Exercise aim:
Your response should consist solely of the lines from the one containing "camera: 80 degrees left, 10 degrees up" through the final line of the entries, repeated exactly.

[Colored object listings]
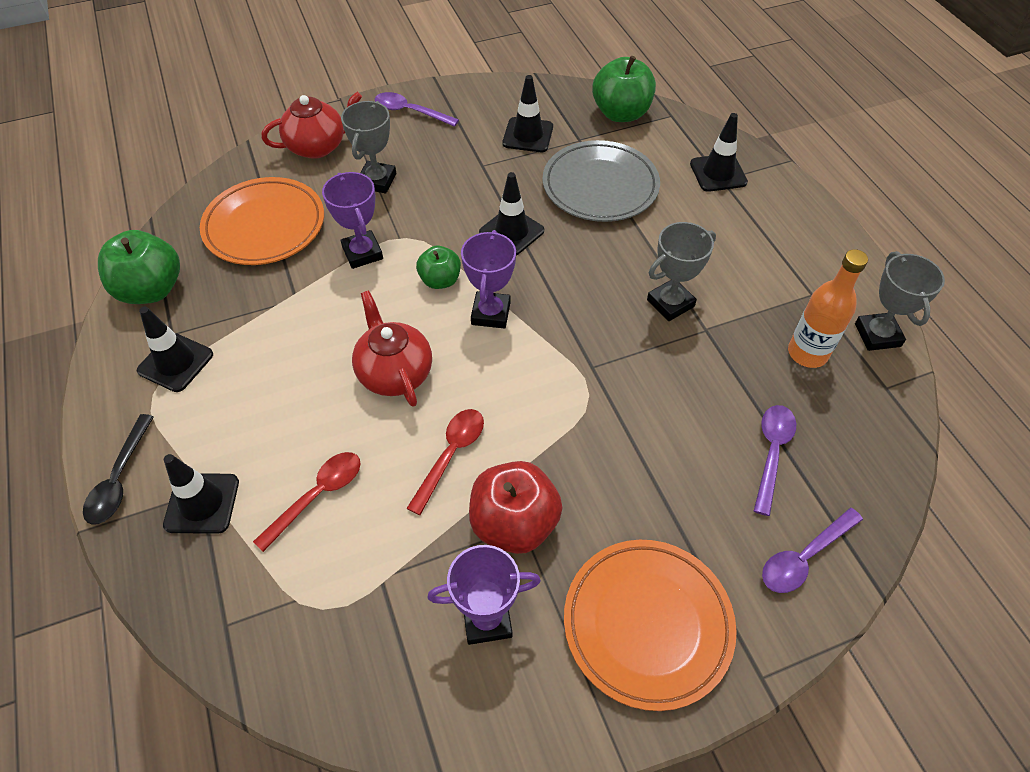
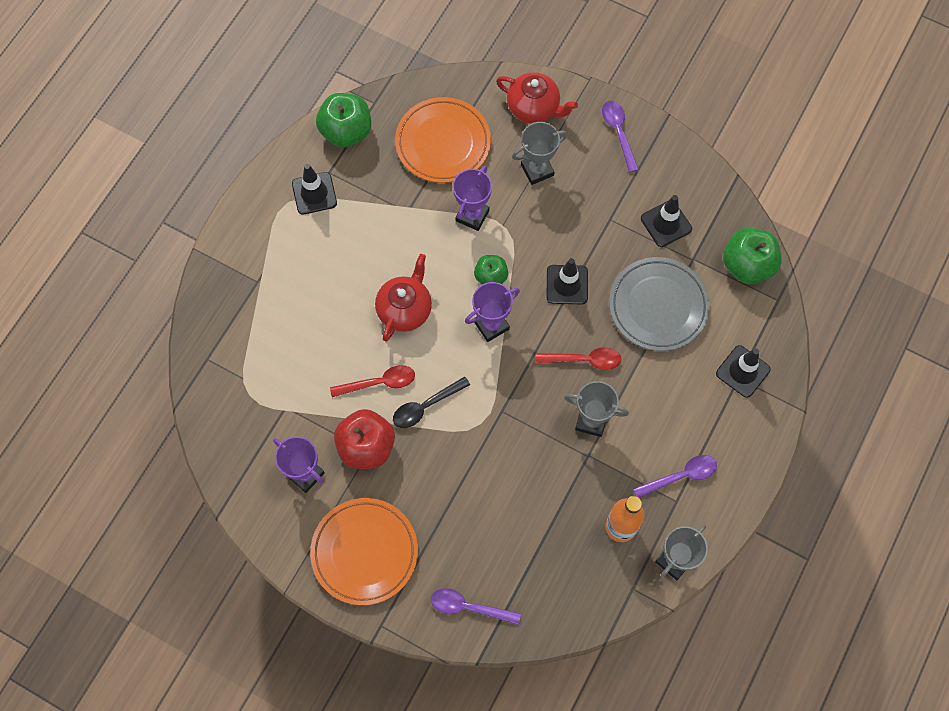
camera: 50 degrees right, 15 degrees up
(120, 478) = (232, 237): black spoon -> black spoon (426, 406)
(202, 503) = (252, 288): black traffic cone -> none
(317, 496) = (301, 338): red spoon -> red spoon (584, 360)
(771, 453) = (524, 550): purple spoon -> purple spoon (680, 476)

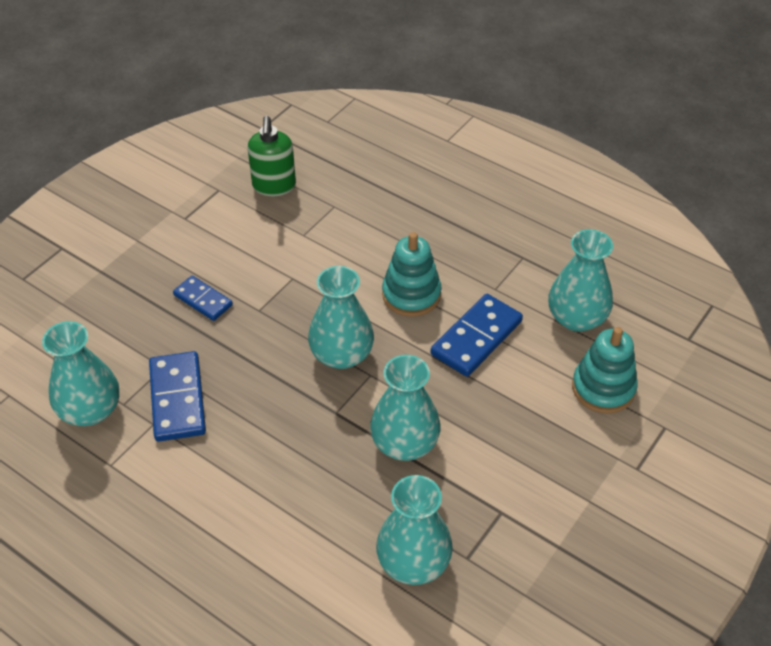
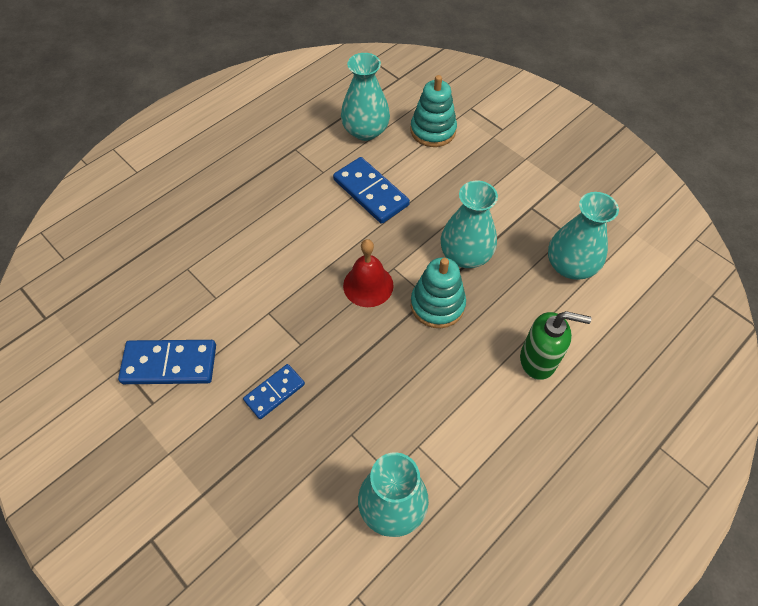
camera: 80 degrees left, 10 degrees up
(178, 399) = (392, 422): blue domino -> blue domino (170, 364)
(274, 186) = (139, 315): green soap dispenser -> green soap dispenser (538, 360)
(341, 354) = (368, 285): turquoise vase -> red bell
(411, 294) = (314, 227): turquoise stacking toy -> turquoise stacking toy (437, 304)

Answer area:
camera: 80 degrees left, 10 degrees up
(178, 399) = (392, 422): blue domino -> blue domino (170, 364)
(274, 186) = (139, 315): green soap dispenser -> green soap dispenser (538, 360)
(341, 354) = (368, 285): turquoise vase -> red bell
(411, 294) = (314, 227): turquoise stacking toy -> turquoise stacking toy (437, 304)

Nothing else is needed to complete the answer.